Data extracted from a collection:
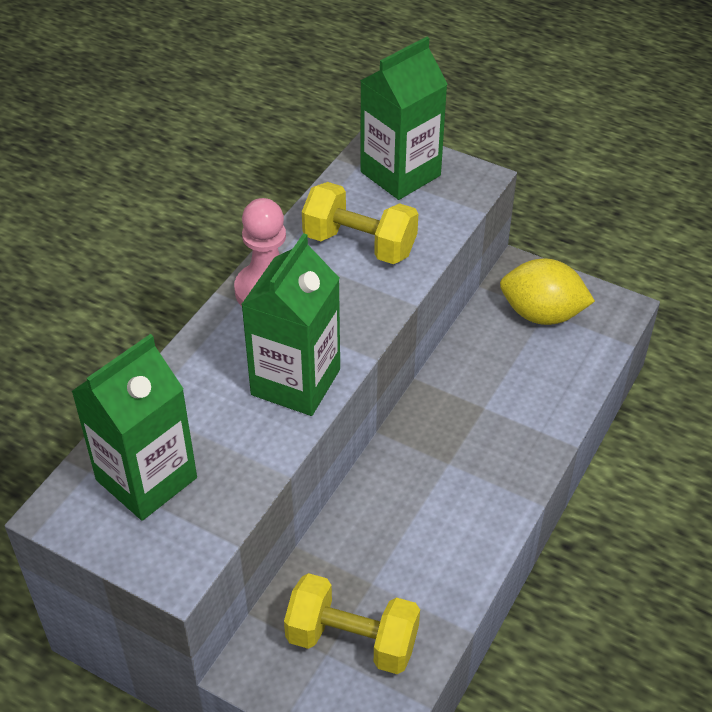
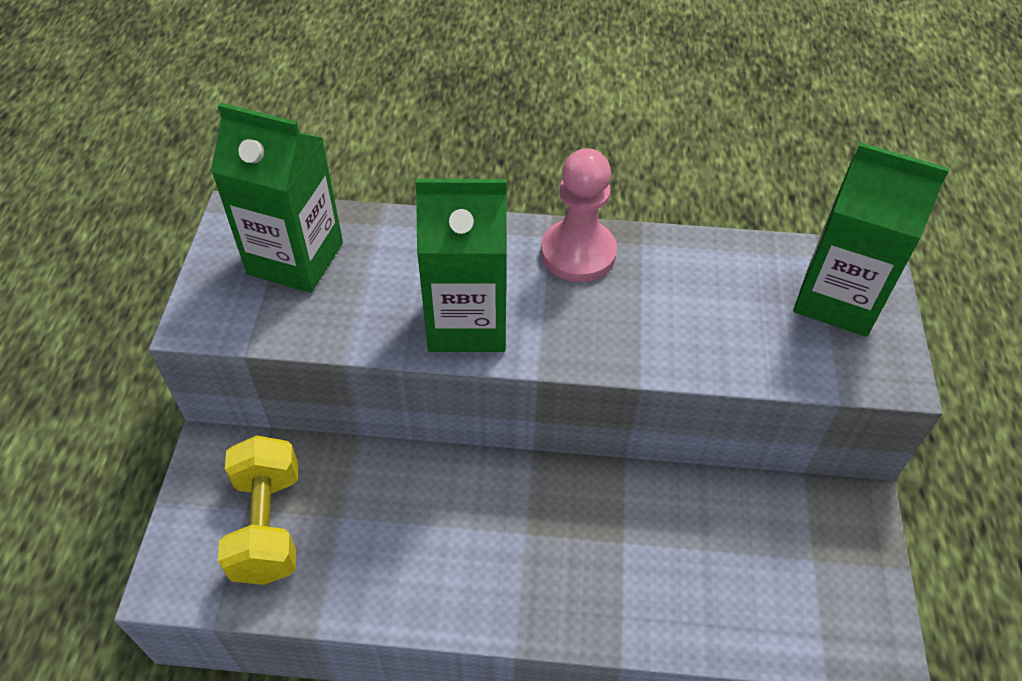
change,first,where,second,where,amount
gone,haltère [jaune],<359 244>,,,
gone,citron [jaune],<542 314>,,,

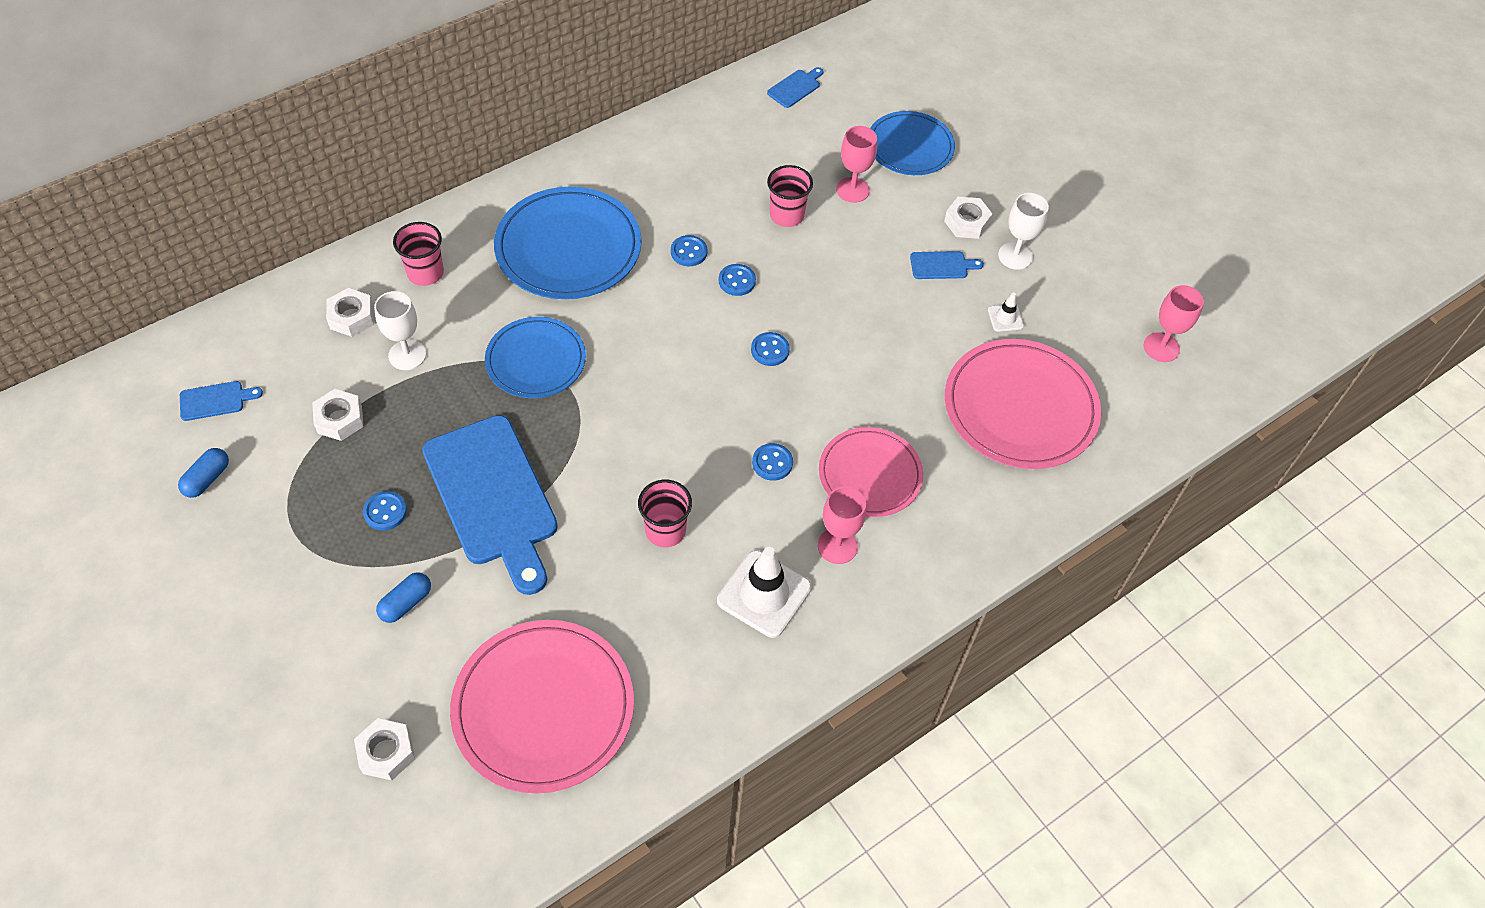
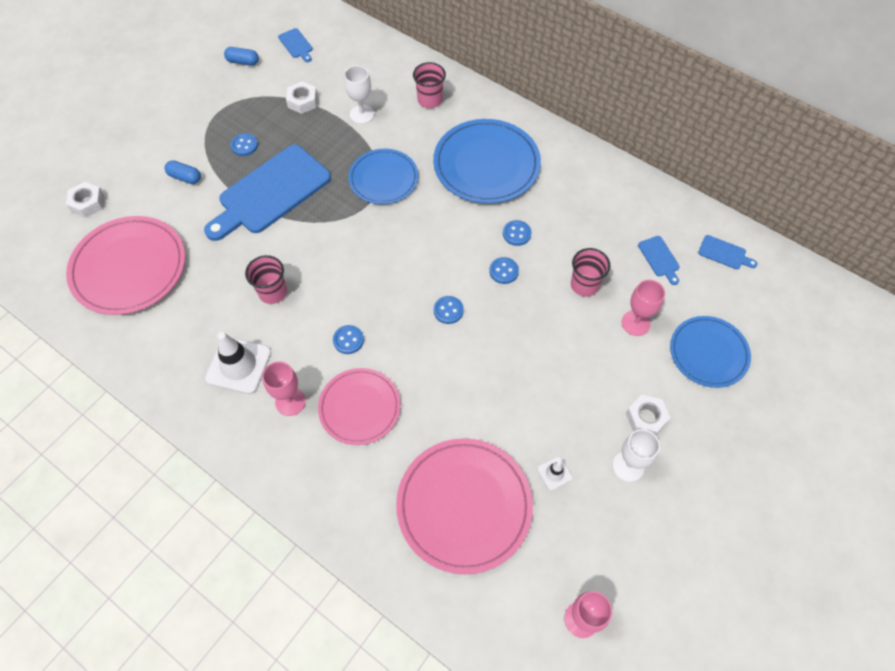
change,first,where,second,where,amount
shifted,planche à découper [bleu],<942 265>,,<659 258>,
gone,écrou [blanc],<352 317>,,,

BRIEF: Repeat the data exactly, without the pictures.

SOLUTION FOR THIS PROBLEM:
change,first,where,second,where,amount
gone,haltère [jaune],<359 244>,,,
gone,citron [jaune],<542 314>,,,

change,first,where,second,where,amount
shifted,planche à découper [bleu],<942 265>,,<659 258>,
gone,écrou [blanc],<352 317>,,,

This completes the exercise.